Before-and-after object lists
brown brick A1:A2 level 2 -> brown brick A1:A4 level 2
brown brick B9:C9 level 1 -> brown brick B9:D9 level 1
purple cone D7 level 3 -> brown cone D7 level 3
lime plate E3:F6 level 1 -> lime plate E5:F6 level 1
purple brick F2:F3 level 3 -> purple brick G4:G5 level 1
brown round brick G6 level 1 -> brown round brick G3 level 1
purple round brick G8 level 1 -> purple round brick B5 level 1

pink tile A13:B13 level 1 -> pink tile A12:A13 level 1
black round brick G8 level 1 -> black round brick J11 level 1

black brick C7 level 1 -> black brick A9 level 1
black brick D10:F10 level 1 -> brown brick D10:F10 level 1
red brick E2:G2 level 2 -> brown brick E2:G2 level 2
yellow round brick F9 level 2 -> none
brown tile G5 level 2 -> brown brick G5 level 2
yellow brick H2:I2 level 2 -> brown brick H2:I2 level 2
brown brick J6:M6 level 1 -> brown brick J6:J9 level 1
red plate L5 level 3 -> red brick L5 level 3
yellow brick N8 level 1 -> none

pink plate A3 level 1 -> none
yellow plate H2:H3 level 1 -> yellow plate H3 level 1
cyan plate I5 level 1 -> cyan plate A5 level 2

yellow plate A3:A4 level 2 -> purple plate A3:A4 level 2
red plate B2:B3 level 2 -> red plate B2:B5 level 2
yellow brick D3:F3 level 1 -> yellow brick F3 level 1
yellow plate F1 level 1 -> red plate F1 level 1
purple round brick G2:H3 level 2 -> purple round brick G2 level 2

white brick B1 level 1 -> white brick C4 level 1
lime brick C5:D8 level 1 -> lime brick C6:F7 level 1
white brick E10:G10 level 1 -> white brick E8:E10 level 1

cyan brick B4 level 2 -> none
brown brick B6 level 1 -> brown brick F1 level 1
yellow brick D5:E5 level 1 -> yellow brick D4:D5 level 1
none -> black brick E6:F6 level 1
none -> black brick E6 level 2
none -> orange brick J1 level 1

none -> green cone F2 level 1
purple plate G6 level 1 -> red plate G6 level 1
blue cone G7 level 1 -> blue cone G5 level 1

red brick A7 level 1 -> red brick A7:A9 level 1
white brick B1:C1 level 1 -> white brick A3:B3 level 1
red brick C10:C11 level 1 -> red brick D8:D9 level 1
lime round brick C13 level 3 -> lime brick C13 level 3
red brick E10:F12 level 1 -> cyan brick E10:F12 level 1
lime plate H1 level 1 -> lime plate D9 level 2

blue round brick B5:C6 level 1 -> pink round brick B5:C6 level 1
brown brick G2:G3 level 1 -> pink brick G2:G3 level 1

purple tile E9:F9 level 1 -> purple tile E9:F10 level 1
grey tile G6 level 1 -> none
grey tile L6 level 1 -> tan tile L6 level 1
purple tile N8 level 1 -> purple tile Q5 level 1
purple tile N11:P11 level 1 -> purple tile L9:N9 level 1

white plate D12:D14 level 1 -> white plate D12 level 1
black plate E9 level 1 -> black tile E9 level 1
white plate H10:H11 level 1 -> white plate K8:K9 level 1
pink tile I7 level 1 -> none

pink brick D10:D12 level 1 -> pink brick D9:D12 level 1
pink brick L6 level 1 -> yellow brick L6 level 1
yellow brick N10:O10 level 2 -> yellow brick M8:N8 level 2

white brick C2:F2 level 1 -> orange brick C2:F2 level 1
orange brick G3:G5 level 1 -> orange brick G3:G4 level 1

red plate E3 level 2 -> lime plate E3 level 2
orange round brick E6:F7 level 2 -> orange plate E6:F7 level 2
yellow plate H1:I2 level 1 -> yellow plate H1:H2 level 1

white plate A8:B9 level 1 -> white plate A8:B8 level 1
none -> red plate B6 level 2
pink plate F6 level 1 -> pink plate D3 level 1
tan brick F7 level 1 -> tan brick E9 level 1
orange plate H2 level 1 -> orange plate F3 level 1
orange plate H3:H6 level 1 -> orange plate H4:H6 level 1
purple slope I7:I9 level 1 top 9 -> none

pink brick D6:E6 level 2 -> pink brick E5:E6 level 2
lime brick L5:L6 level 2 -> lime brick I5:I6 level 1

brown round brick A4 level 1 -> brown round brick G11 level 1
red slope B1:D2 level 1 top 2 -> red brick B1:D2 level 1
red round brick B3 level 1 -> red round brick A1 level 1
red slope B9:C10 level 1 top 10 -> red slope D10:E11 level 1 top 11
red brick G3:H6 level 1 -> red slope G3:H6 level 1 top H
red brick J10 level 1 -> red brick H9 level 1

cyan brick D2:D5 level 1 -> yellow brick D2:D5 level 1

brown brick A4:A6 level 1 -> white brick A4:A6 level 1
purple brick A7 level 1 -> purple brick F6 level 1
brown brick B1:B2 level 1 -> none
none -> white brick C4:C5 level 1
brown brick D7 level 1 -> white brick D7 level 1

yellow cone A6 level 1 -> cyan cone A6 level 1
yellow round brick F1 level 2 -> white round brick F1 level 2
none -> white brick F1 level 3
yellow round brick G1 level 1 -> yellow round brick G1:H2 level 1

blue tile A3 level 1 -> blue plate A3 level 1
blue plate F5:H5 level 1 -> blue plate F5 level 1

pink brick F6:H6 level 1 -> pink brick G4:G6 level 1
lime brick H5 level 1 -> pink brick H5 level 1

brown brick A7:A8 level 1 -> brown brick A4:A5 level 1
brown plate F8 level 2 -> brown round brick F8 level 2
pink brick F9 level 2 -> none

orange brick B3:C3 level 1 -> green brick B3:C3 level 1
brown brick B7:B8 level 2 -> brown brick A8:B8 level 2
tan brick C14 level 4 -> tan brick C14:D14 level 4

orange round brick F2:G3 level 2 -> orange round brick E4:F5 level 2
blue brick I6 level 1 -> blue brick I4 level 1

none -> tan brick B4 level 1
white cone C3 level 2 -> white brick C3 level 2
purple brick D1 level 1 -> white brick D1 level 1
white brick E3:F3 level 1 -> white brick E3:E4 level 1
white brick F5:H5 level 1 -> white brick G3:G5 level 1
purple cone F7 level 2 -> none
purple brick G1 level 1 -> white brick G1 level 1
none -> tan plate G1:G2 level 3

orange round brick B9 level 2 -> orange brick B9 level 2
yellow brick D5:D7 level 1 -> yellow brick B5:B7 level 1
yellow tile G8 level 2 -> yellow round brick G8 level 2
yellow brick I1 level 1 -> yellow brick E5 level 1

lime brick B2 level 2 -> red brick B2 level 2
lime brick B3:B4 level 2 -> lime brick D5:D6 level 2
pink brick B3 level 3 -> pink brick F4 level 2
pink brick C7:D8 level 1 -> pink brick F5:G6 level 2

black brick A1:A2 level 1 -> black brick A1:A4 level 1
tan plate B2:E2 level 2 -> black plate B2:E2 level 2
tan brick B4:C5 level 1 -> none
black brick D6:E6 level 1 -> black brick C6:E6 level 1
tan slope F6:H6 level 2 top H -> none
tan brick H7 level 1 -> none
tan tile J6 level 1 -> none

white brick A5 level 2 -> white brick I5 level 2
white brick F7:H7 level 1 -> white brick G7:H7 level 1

## Problem
Could you set down, exactly as written, the lines above between the one holding "pink plate F6" and the one holding "yellow cone A6", inclusive, and nothing more?

## Your solution
pink plate F6 level 1 -> pink plate D3 level 1
tan brick F7 level 1 -> tan brick E9 level 1
orange plate H2 level 1 -> orange plate F3 level 1
orange plate H3:H6 level 1 -> orange plate H4:H6 level 1
purple slope I7:I9 level 1 top 9 -> none

pink brick D6:E6 level 2 -> pink brick E5:E6 level 2
lime brick L5:L6 level 2 -> lime brick I5:I6 level 1

brown round brick A4 level 1 -> brown round brick G11 level 1
red slope B1:D2 level 1 top 2 -> red brick B1:D2 level 1
red round brick B3 level 1 -> red round brick A1 level 1
red slope B9:C10 level 1 top 10 -> red slope D10:E11 level 1 top 11
red brick G3:H6 level 1 -> red slope G3:H6 level 1 top H
red brick J10 level 1 -> red brick H9 level 1

cyan brick D2:D5 level 1 -> yellow brick D2:D5 level 1

brown brick A4:A6 level 1 -> white brick A4:A6 level 1
purple brick A7 level 1 -> purple brick F6 level 1
brown brick B1:B2 level 1 -> none
none -> white brick C4:C5 level 1
brown brick D7 level 1 -> white brick D7 level 1

yellow cone A6 level 1 -> cyan cone A6 level 1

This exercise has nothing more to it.